Task item: Output range, inclusive: from the line containing "C5: 15uF (W2, W7) -> none" to the line containing "F1: 5A (VS, W11) -> 1.5A (VS, W11)". Restate those lines from the data below word for word and only those.

Raw data:
^^^^^^^^
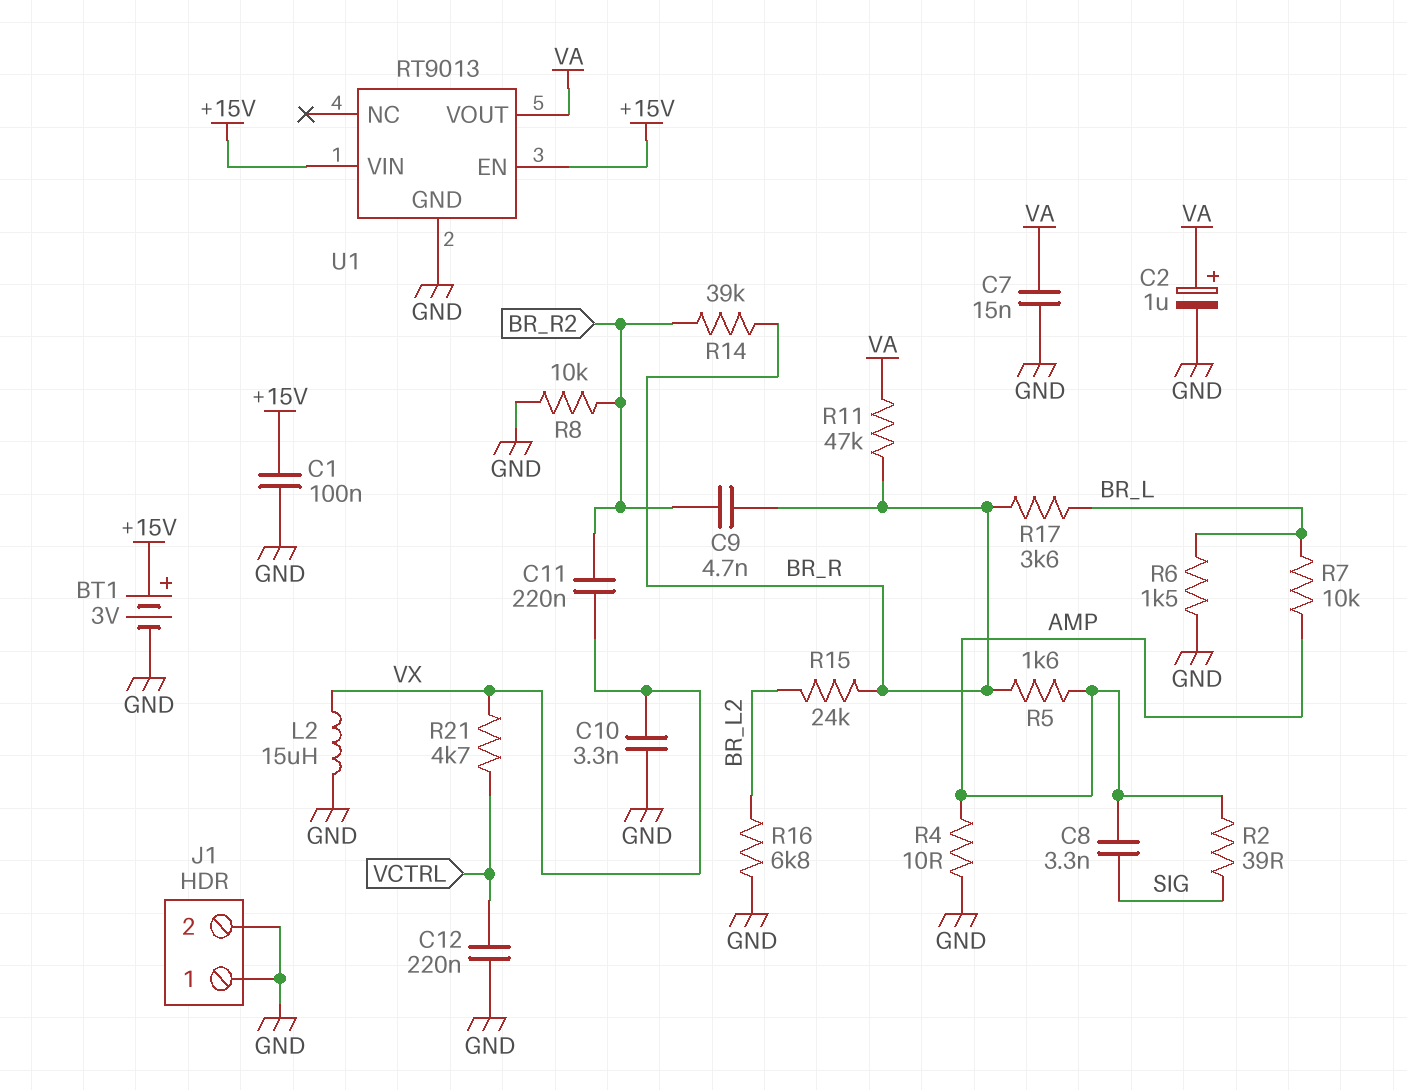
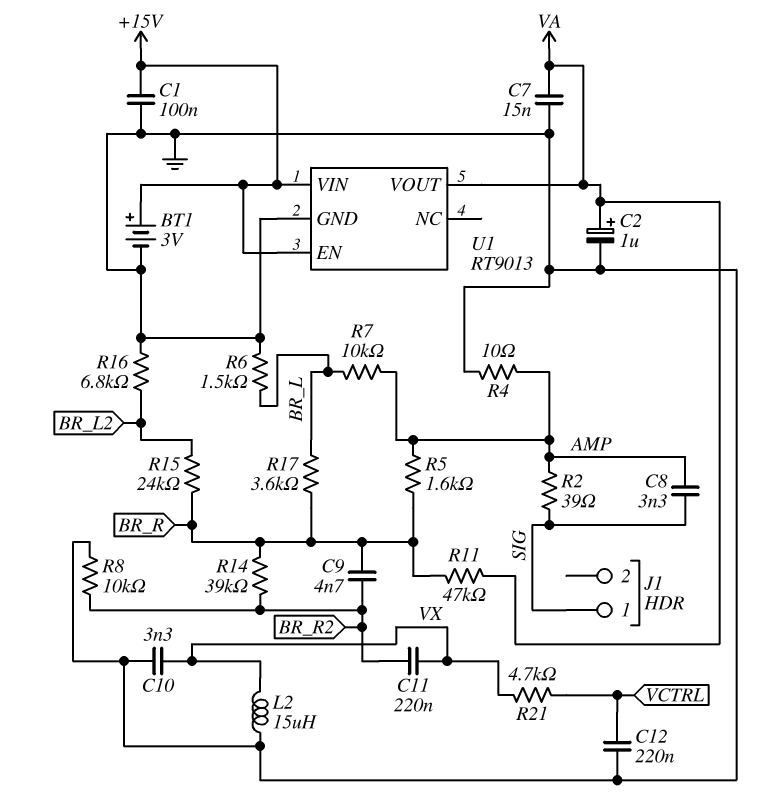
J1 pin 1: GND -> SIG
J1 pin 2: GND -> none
^^^^^^^^
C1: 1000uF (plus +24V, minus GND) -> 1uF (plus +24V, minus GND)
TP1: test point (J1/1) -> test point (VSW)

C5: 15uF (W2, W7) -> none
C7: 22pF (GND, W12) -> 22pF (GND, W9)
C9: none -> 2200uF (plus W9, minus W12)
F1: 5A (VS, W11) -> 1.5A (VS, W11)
^^^^^^^^
Result of this exercise:
C5: 15uF (W2, W7) -> none
C7: 22pF (GND, W12) -> 22pF (GND, W9)
C9: none -> 2200uF (plus W9, minus W12)
F1: 5A (VS, W11) -> 1.5A (VS, W11)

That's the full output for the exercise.